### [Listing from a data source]
==*==

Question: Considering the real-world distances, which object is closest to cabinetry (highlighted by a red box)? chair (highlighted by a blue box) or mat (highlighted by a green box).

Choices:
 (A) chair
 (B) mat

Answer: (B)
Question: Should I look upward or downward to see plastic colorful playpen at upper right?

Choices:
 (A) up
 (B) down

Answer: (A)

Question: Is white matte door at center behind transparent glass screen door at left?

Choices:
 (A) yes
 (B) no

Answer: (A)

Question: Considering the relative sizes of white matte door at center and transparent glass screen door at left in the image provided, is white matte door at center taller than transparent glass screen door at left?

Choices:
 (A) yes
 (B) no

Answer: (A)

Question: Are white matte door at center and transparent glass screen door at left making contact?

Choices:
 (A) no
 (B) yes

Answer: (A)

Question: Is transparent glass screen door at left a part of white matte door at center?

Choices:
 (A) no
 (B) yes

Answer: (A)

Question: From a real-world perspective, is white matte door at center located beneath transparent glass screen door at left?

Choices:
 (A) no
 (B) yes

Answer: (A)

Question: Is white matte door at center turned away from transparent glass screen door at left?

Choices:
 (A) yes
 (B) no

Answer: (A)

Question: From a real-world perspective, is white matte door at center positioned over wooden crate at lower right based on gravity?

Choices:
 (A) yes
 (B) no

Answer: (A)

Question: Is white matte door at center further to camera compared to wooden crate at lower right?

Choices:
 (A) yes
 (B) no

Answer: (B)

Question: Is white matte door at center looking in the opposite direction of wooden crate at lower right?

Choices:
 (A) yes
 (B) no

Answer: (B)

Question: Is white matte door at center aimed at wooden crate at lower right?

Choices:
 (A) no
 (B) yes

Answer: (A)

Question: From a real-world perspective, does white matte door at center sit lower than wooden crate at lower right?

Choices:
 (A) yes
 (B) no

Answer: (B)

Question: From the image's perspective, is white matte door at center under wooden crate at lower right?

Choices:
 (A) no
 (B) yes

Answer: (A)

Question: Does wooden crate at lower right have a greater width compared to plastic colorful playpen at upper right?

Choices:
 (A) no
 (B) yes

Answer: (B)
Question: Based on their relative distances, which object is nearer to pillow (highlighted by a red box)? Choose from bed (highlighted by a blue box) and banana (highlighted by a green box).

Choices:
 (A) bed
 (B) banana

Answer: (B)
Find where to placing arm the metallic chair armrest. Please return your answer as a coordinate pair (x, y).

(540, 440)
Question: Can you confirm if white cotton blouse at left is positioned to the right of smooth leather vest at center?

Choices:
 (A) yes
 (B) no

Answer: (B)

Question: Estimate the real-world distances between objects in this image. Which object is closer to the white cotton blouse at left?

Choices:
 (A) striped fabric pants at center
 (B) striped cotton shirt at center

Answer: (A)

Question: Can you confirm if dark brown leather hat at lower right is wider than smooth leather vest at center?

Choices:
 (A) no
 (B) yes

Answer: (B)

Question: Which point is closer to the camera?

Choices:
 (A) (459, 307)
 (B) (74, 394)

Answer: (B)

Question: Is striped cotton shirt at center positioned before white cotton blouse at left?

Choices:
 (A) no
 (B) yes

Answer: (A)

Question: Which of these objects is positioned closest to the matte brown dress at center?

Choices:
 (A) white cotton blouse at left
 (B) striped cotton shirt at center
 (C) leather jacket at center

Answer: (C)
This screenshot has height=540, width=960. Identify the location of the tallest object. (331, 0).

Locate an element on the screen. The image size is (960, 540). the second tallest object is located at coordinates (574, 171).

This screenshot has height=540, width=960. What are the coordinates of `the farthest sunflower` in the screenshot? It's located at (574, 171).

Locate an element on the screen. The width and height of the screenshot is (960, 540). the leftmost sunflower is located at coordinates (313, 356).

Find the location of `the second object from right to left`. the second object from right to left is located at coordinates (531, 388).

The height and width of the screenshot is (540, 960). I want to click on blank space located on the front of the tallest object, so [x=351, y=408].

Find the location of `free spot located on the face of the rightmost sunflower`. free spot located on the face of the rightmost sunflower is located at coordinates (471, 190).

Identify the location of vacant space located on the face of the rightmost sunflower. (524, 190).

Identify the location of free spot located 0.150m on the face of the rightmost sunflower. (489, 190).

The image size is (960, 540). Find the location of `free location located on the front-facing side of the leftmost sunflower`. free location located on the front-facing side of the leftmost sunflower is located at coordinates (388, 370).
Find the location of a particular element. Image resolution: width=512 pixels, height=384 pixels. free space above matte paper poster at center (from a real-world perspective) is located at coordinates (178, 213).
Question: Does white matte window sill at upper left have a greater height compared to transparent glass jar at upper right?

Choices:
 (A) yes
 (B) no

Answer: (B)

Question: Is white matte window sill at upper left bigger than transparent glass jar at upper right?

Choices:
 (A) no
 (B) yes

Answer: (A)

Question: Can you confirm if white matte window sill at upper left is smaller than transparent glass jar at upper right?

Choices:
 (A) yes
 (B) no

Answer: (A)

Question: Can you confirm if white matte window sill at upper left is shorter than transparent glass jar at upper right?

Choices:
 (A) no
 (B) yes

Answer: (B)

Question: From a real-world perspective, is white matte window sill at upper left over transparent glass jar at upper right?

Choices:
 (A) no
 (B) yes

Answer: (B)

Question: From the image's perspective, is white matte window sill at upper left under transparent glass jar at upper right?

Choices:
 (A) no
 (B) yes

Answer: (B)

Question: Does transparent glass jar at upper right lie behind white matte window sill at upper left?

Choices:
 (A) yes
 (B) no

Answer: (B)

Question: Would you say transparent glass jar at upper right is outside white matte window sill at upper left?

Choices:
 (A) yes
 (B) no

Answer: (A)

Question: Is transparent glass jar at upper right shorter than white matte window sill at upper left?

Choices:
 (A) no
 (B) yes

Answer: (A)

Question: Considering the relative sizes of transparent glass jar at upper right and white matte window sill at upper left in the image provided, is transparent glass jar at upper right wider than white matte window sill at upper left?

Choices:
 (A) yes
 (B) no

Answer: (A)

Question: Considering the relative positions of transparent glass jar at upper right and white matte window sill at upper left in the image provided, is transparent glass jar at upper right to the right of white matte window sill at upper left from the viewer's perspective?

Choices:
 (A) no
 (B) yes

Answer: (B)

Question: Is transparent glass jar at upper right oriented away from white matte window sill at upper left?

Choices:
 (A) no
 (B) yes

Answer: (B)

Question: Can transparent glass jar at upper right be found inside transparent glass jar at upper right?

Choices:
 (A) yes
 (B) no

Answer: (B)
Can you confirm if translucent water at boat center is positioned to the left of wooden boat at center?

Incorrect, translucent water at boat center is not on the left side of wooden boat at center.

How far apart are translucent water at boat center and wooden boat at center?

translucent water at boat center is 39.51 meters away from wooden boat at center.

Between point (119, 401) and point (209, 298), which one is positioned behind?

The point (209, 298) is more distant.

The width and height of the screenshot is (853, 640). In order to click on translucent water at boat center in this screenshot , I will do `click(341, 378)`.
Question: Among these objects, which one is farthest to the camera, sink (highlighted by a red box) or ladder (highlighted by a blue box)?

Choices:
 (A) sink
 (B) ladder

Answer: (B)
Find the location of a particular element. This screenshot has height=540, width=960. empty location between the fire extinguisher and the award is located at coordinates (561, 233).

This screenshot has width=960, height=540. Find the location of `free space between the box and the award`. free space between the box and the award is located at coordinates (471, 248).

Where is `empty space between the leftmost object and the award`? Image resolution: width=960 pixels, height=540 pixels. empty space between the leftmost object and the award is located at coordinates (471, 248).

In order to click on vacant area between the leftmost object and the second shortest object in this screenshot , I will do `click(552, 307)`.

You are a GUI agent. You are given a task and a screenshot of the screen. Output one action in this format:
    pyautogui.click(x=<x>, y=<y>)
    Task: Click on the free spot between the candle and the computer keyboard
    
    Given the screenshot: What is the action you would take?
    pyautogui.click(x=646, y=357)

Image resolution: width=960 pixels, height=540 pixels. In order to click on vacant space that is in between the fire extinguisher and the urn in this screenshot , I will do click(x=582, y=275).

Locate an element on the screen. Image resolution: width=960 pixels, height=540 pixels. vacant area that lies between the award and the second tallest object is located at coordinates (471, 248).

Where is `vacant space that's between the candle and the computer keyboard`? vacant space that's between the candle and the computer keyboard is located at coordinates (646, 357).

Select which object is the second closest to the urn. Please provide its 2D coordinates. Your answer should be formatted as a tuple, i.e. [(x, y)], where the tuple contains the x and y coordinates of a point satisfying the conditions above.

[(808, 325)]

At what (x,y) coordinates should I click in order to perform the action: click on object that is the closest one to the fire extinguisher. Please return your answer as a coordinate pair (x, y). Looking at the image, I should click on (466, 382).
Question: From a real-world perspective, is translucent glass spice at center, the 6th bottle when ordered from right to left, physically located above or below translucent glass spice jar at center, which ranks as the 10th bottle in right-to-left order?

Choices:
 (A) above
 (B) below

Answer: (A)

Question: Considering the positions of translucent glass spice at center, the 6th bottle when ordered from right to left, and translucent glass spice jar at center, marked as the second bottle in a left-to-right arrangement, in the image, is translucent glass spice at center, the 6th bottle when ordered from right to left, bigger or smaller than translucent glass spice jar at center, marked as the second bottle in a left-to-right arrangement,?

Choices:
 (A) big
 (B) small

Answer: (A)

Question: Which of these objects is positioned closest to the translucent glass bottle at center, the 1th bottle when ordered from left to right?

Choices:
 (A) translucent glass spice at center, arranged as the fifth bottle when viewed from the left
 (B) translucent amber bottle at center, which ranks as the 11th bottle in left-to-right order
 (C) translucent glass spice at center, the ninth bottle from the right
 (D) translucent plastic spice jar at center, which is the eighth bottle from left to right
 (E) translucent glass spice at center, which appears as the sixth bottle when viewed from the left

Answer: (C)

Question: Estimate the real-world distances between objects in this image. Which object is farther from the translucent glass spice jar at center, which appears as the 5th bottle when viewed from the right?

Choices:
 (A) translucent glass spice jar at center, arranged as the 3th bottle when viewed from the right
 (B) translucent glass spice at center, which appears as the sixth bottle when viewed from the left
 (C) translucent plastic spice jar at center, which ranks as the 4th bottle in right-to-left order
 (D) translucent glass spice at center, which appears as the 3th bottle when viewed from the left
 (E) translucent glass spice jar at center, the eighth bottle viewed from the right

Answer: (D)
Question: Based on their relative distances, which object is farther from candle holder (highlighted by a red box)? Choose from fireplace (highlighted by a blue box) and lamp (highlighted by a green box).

==*==

### [Instructions for the task]
Count how many lines of the listing contain the string "spot", treating case as significant. Reply with only the number.

### [Answer to the problem]
3